(Dataset entries)

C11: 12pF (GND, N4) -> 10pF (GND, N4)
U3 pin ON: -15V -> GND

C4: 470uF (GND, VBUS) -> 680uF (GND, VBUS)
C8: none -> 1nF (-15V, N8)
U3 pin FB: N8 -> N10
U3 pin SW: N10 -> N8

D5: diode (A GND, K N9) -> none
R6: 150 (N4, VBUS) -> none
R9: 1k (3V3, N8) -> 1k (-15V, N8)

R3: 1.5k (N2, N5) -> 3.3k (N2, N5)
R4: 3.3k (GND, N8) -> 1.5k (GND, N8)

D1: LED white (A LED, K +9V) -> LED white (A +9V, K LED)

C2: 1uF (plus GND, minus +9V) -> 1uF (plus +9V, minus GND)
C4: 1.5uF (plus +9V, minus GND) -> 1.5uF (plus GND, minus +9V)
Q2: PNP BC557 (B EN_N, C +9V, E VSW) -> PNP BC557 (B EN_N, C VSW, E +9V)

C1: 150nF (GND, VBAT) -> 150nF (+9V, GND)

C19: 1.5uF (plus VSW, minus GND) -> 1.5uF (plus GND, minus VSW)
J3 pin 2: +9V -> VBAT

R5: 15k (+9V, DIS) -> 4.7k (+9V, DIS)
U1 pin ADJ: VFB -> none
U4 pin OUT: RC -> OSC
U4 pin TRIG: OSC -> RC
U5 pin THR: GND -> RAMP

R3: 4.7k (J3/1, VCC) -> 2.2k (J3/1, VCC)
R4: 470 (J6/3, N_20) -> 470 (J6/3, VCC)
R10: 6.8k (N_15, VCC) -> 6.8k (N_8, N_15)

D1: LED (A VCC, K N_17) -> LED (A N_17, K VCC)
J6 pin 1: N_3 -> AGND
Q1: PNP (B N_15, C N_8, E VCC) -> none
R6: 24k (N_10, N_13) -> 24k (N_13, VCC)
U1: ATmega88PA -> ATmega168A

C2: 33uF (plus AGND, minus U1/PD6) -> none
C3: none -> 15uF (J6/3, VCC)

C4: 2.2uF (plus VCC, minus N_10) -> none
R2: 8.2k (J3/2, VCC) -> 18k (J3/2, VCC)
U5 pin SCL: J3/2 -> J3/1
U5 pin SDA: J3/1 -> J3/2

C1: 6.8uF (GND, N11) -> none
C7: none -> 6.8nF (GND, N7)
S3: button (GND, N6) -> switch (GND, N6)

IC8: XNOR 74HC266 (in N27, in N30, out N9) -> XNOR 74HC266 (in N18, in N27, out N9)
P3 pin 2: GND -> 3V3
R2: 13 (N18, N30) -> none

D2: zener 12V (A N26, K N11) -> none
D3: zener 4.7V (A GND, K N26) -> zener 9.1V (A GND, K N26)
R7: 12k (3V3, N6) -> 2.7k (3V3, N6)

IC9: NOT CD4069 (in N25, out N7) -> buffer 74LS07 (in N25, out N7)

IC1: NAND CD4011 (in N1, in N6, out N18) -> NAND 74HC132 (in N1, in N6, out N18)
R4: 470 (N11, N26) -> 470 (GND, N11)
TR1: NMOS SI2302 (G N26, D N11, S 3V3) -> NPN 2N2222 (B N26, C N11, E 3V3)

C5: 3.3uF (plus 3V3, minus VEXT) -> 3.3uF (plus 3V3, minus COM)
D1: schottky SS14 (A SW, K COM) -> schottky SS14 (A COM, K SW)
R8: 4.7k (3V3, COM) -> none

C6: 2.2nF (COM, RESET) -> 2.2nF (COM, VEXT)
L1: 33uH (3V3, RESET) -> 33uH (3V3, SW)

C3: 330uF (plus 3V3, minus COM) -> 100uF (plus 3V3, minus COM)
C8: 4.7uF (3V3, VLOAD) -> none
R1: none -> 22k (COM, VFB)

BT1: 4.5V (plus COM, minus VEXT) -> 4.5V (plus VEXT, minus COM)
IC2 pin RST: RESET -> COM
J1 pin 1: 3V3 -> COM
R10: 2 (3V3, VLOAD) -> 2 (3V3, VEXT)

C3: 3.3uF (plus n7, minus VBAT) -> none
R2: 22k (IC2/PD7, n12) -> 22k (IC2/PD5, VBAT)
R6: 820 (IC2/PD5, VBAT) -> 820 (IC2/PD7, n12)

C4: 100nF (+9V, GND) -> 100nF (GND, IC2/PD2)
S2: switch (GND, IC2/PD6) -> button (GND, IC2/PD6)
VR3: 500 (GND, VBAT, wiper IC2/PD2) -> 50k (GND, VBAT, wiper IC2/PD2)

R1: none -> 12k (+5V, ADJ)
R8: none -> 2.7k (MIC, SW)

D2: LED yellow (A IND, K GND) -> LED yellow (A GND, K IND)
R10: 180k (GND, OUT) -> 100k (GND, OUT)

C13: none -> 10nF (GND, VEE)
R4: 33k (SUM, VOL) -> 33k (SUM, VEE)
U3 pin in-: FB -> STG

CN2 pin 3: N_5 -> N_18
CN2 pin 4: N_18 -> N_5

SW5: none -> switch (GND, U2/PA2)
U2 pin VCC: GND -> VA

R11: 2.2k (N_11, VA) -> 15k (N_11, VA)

Description of the task:
Starting at the first line of the records above, please copy every line exactly through the line containing "R7: 12k (3V3, N6) -> 2.7k (3V3, N6)", and stop there.

Answer box:
C11: 12pF (GND, N4) -> 10pF (GND, N4)
U3 pin ON: -15V -> GND

C4: 470uF (GND, VBUS) -> 680uF (GND, VBUS)
C8: none -> 1nF (-15V, N8)
U3 pin FB: N8 -> N10
U3 pin SW: N10 -> N8

D5: diode (A GND, K N9) -> none
R6: 150 (N4, VBUS) -> none
R9: 1k (3V3, N8) -> 1k (-15V, N8)

R3: 1.5k (N2, N5) -> 3.3k (N2, N5)
R4: 3.3k (GND, N8) -> 1.5k (GND, N8)

D1: LED white (A LED, K +9V) -> LED white (A +9V, K LED)

C2: 1uF (plus GND, minus +9V) -> 1uF (plus +9V, minus GND)
C4: 1.5uF (plus +9V, minus GND) -> 1.5uF (plus GND, minus +9V)
Q2: PNP BC557 (B EN_N, C +9V, E VSW) -> PNP BC557 (B EN_N, C VSW, E +9V)

C1: 150nF (GND, VBAT) -> 150nF (+9V, GND)

C19: 1.5uF (plus VSW, minus GND) -> 1.5uF (plus GND, minus VSW)
J3 pin 2: +9V -> VBAT

R5: 15k (+9V, DIS) -> 4.7k (+9V, DIS)
U1 pin ADJ: VFB -> none
U4 pin OUT: RC -> OSC
U4 pin TRIG: OSC -> RC
U5 pin THR: GND -> RAMP

R3: 4.7k (J3/1, VCC) -> 2.2k (J3/1, VCC)
R4: 470 (J6/3, N_20) -> 470 (J6/3, VCC)
R10: 6.8k (N_15, VCC) -> 6.8k (N_8, N_15)

D1: LED (A VCC, K N_17) -> LED (A N_17, K VCC)
J6 pin 1: N_3 -> AGND
Q1: PNP (B N_15, C N_8, E VCC) -> none
R6: 24k (N_10, N_13) -> 24k (N_13, VCC)
U1: ATmega88PA -> ATmega168A

C2: 33uF (plus AGND, minus U1/PD6) -> none
C3: none -> 15uF (J6/3, VCC)

C4: 2.2uF (plus VCC, minus N_10) -> none
R2: 8.2k (J3/2, VCC) -> 18k (J3/2, VCC)
U5 pin SCL: J3/2 -> J3/1
U5 pin SDA: J3/1 -> J3/2

C1: 6.8uF (GND, N11) -> none
C7: none -> 6.8nF (GND, N7)
S3: button (GND, N6) -> switch (GND, N6)

IC8: XNOR 74HC266 (in N27, in N30, out N9) -> XNOR 74HC266 (in N18, in N27, out N9)
P3 pin 2: GND -> 3V3
R2: 13 (N18, N30) -> none

D2: zener 12V (A N26, K N11) -> none
D3: zener 4.7V (A GND, K N26) -> zener 9.1V (A GND, K N26)
R7: 12k (3V3, N6) -> 2.7k (3V3, N6)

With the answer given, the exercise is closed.